- WHAT IS EXPECTED -
Please go through the listing below and count the lines where the string "black" appears. Answer with the number only.

- DATASET EXTRACT -

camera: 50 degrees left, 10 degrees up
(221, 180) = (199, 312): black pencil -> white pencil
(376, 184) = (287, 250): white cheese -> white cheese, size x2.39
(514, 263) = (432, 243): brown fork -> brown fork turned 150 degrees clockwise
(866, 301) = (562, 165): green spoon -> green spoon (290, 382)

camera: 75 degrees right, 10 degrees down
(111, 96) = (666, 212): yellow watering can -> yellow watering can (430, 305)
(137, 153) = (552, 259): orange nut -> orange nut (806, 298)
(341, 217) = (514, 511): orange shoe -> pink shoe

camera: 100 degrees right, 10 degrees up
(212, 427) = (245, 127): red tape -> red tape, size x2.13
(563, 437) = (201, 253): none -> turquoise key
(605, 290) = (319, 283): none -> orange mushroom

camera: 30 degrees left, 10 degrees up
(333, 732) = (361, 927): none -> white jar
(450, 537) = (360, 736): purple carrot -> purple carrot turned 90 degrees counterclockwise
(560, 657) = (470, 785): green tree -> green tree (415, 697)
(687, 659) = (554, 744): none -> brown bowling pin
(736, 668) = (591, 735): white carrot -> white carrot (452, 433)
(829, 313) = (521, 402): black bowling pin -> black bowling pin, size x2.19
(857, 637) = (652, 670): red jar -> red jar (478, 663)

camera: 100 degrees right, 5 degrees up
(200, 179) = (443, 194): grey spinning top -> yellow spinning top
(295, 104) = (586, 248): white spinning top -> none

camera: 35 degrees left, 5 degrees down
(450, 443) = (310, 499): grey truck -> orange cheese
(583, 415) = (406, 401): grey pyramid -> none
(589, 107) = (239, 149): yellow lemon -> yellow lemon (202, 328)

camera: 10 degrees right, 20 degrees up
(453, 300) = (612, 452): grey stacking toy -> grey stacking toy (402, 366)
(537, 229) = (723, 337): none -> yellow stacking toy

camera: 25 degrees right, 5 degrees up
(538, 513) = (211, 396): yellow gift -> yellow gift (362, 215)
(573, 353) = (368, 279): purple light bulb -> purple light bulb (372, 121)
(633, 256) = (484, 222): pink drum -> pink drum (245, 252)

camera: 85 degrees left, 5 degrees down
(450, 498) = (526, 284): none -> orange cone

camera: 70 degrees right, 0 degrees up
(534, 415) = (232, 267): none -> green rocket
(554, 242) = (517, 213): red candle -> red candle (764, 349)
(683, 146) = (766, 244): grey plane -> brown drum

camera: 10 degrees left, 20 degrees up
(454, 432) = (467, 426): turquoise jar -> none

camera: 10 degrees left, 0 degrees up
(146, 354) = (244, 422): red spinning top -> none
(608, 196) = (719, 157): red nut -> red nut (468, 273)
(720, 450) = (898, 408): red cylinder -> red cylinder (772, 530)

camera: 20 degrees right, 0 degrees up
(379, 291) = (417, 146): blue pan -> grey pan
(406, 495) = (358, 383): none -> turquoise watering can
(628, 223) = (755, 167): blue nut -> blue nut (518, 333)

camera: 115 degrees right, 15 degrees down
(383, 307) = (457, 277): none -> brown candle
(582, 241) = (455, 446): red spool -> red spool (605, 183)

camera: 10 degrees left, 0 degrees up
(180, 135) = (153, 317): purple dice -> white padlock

- PROBLEM SOLUTION -
2